Everything in the records below goes into the copy exactly, except the pictures.

★ ★ ★ ★

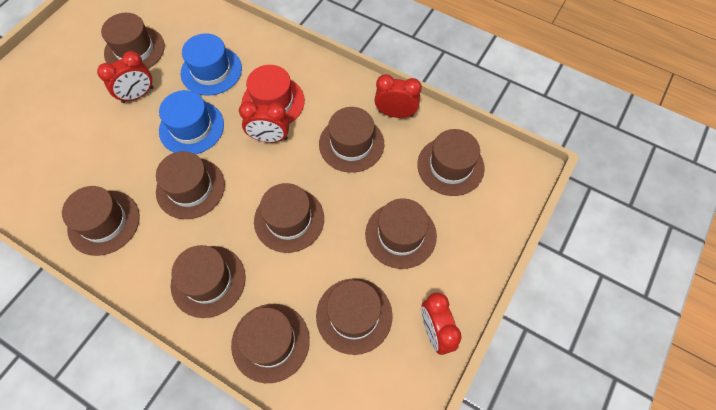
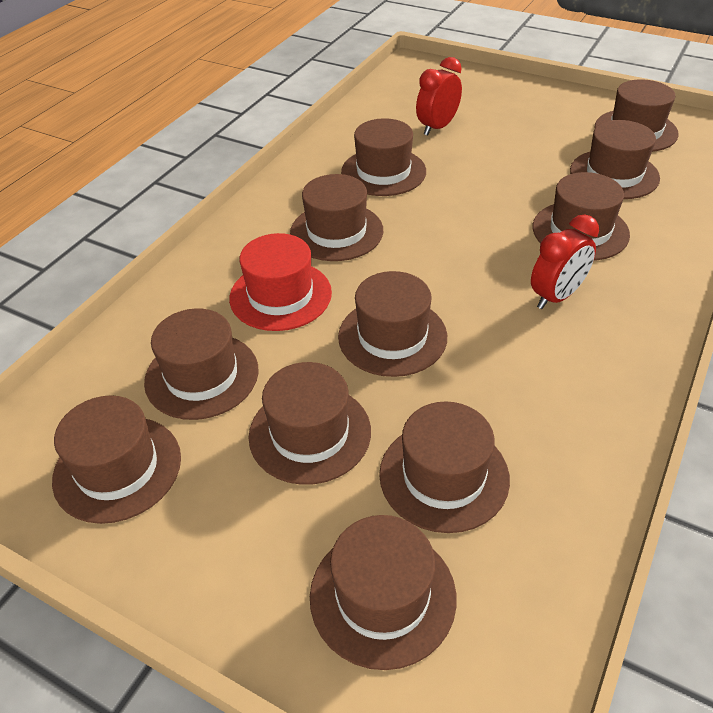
blue hat: 2 -> 0
brown hat: 10 -> 11
red clock: 4 -> 2

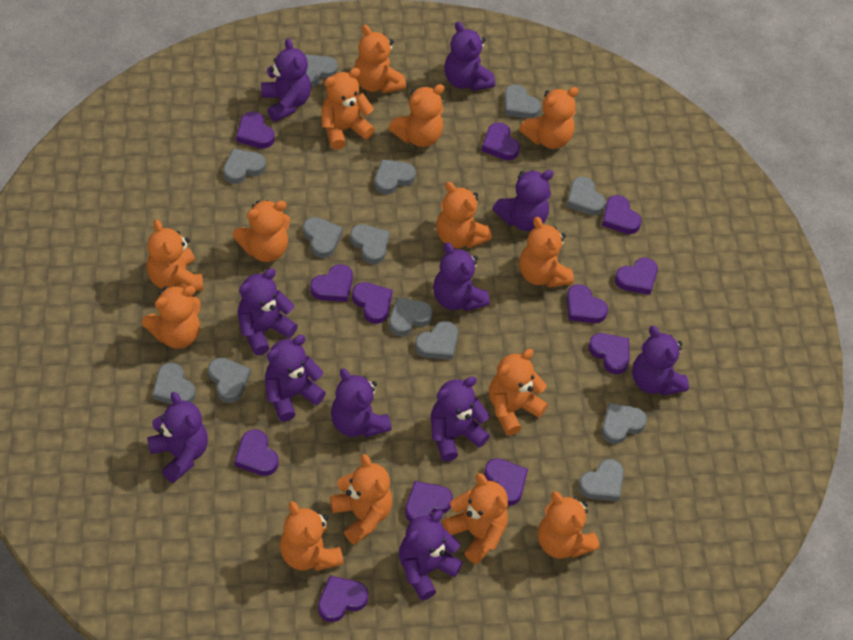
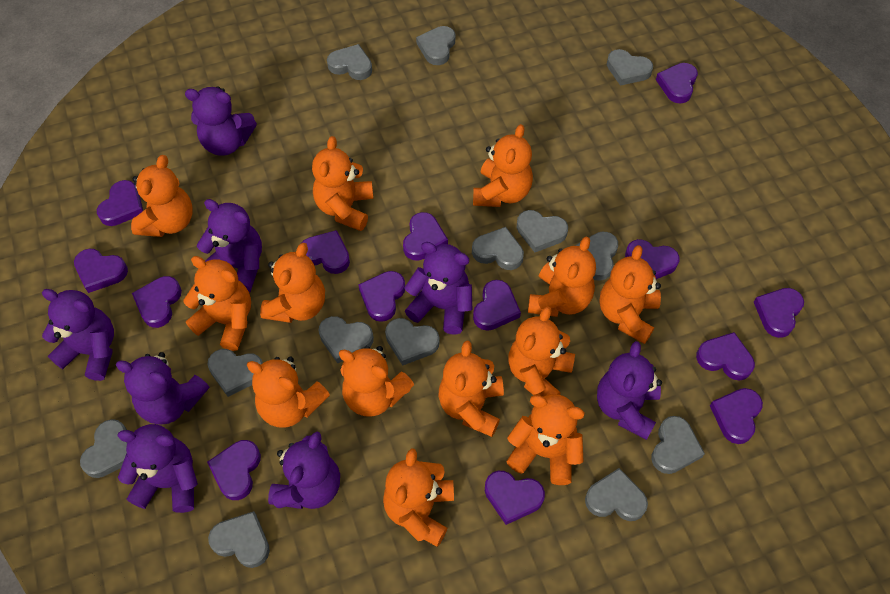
orange teddy bear: 14 -> 13
purple heart: 12 -> 14
purple teddy bear: 11 -> 8

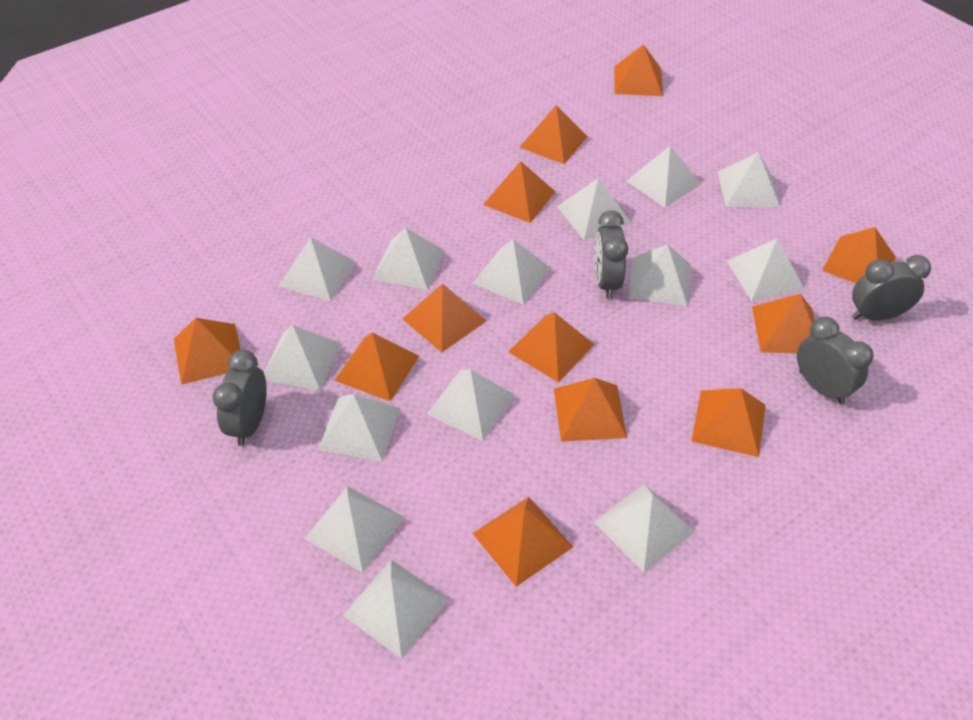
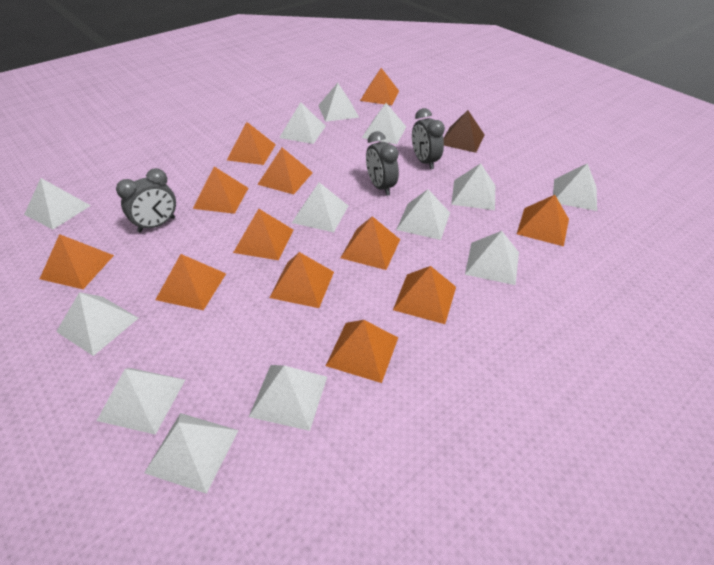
brown pyramid: 0 -> 1
grey clock: 4 -> 3
white pyramid: 14 -> 13

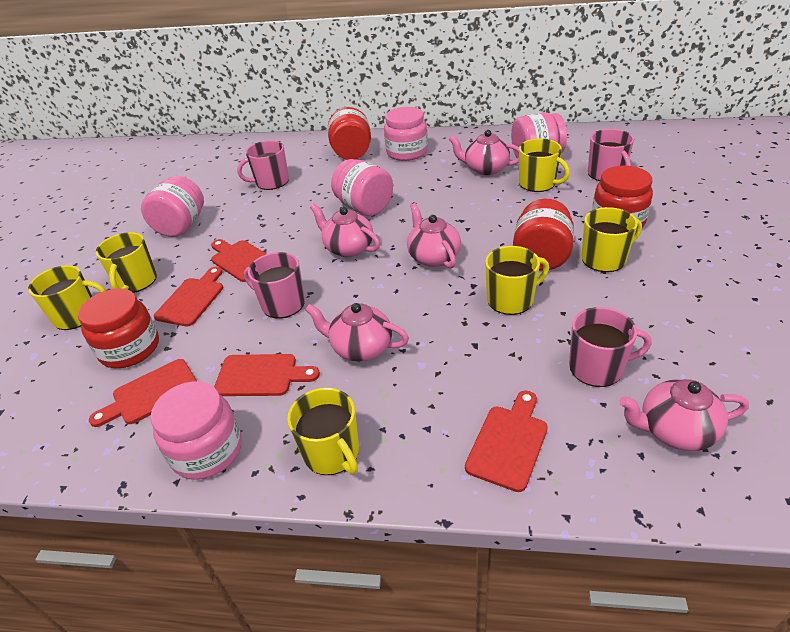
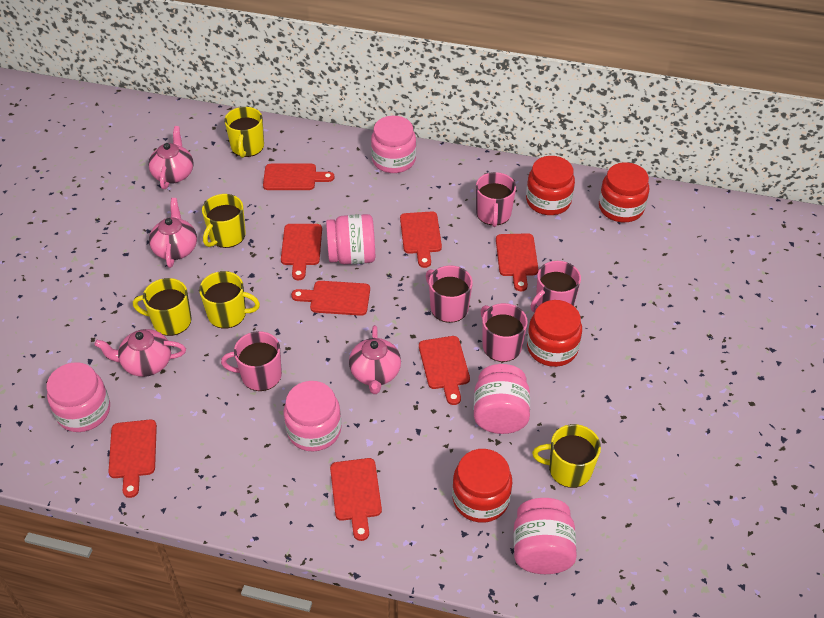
pink jar: 5 -> 6
pink mug: 4 -> 5
pink teapot: 5 -> 4
red cutting board: 5 -> 8
yellow mug: 6 -> 5

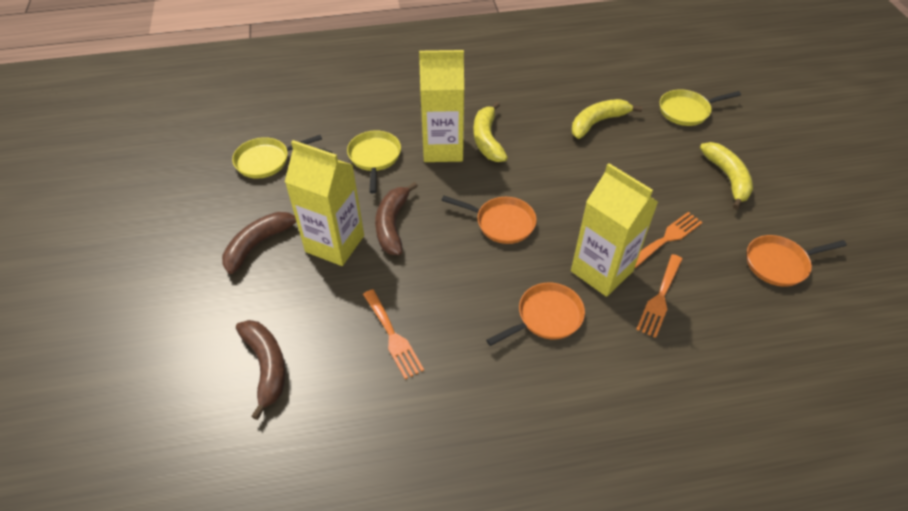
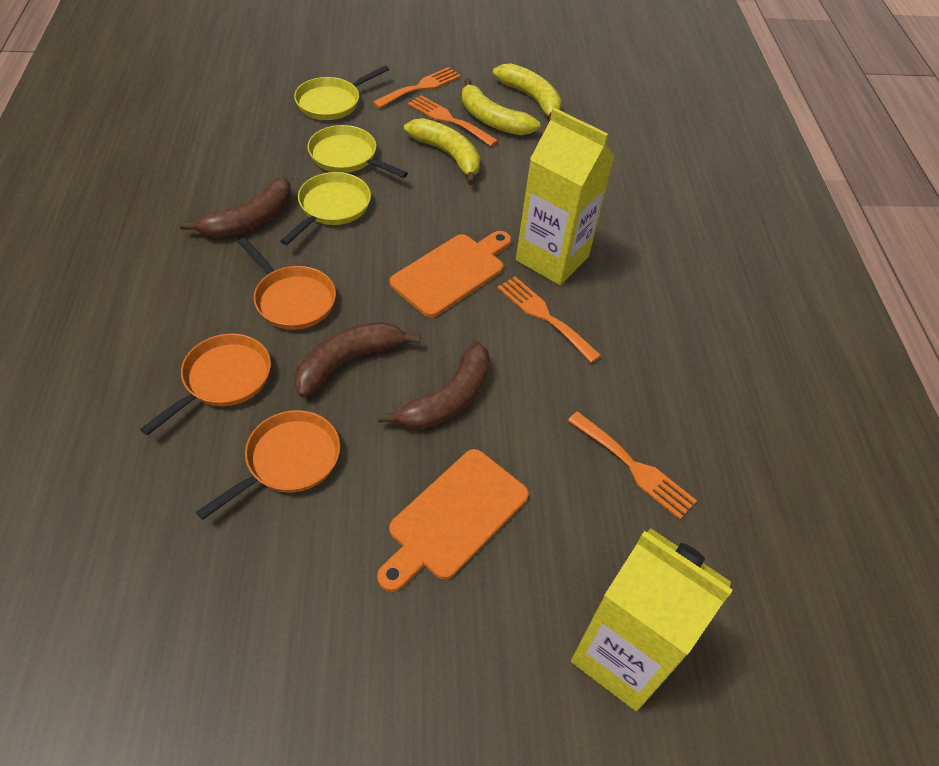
orange cutting board: 0 -> 2
orange fork: 3 -> 4
yellow carton: 3 -> 2

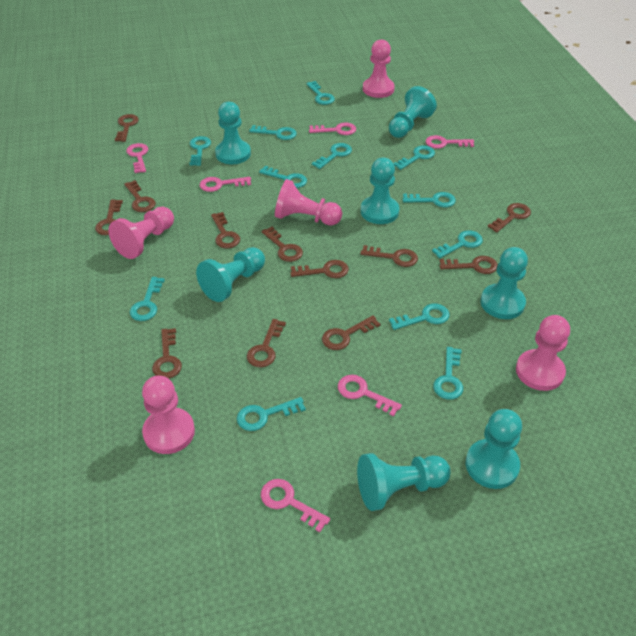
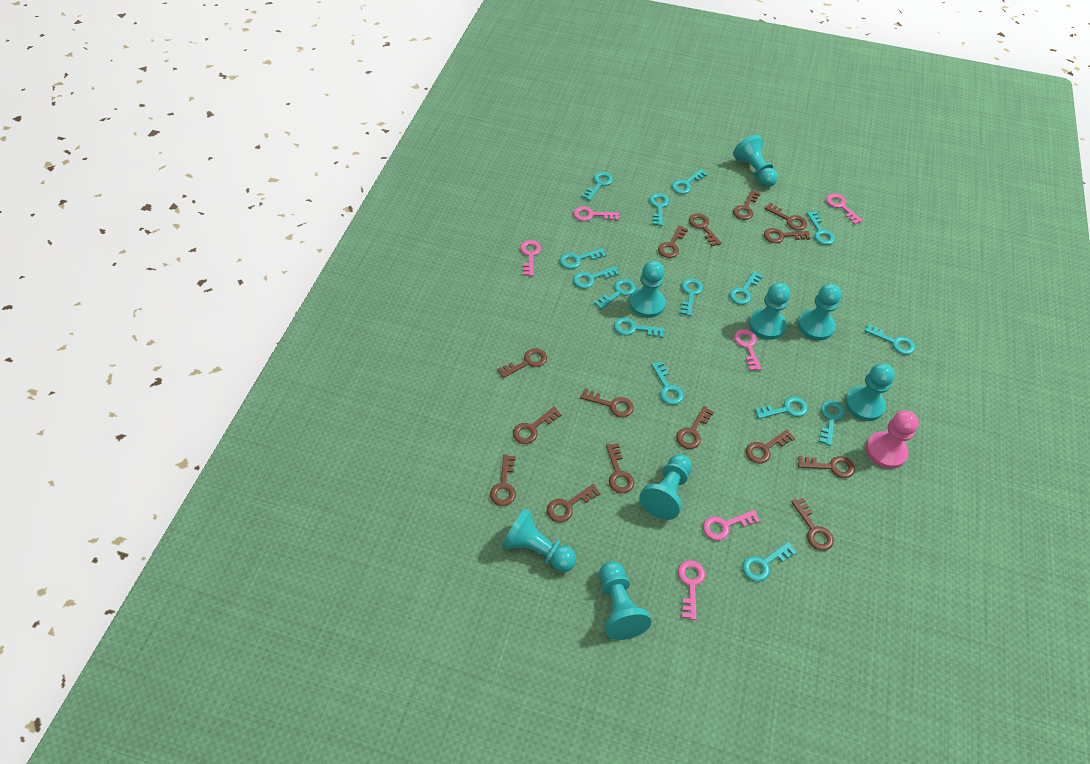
brown key: 12 -> 15
pink pawn: 5 -> 1
turquoise key: 12 -> 15
turquoise pawn: 7 -> 8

★ ★ ★ ★

■ **Response to this task**:
blue hat: 2 -> 0
brown hat: 10 -> 11
red clock: 4 -> 2

orange teddy bear: 14 -> 13
purple heart: 12 -> 14
purple teddy bear: 11 -> 8

brown pyramid: 0 -> 1
grey clock: 4 -> 3
white pyramid: 14 -> 13

pink jar: 5 -> 6
pink mug: 4 -> 5
pink teapot: 5 -> 4
red cutting board: 5 -> 8
yellow mug: 6 -> 5

orange cutting board: 0 -> 2
orange fork: 3 -> 4
yellow carton: 3 -> 2

brown key: 12 -> 15
pink pawn: 5 -> 1
turquoise key: 12 -> 15
turquoise pawn: 7 -> 8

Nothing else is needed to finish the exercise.